### Directions for this task
Check each line of the entries below for the word "degrees", then report how many have it, with no other words.

[[ Given records, beginning ]]

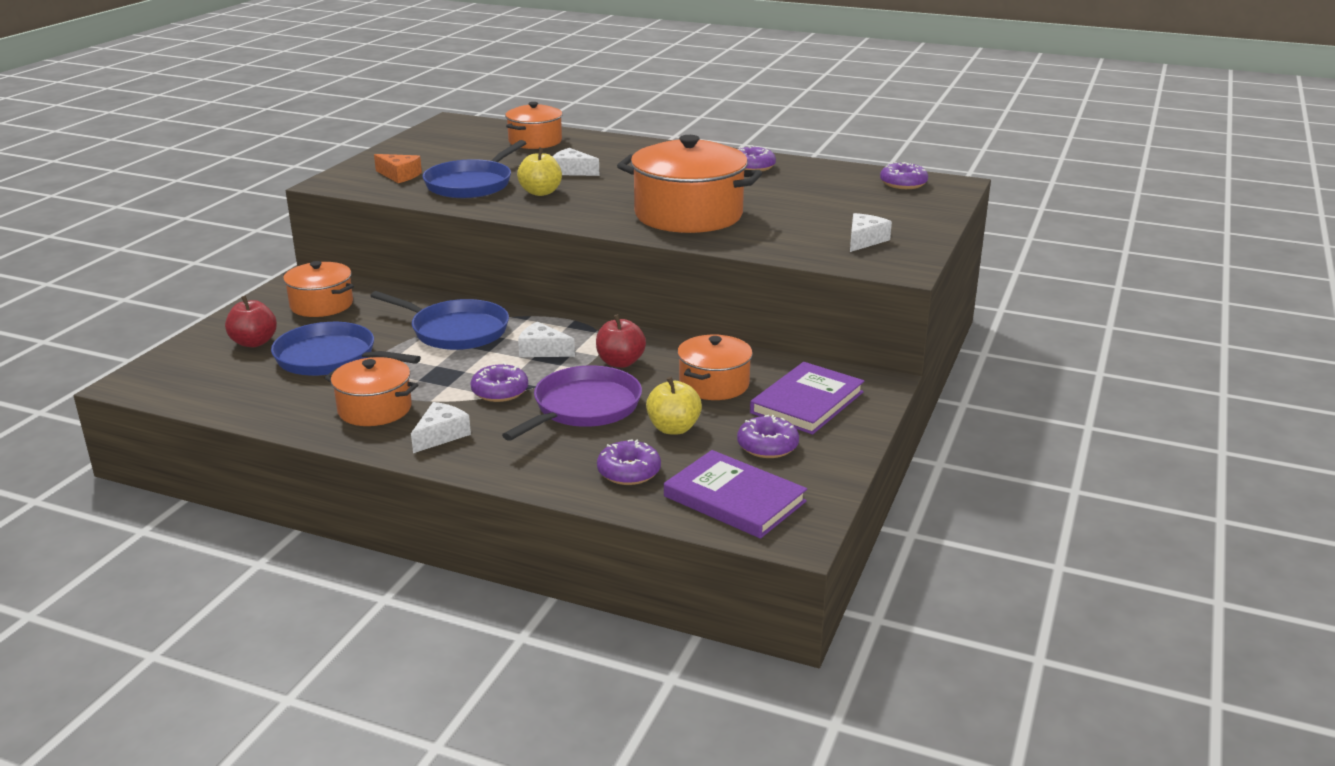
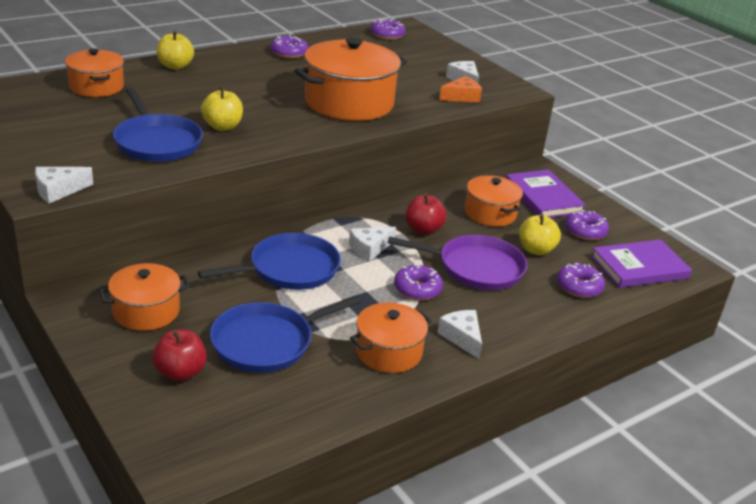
camera: 60 degrees left, 5 degrees up
orange cheese [374,154,422,183] -> orange cheese moved to [439,76,482,102]
purple pan [502,366,642,441] -> purple pan turned 120 degrees clockwise [388,235,527,290]
white cheese [553,148,599,176] -> white cheese moved to [35,167,93,203]
none -> yellow apple [157,30,194,70]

[[ Given records, end ]]

### The answer
2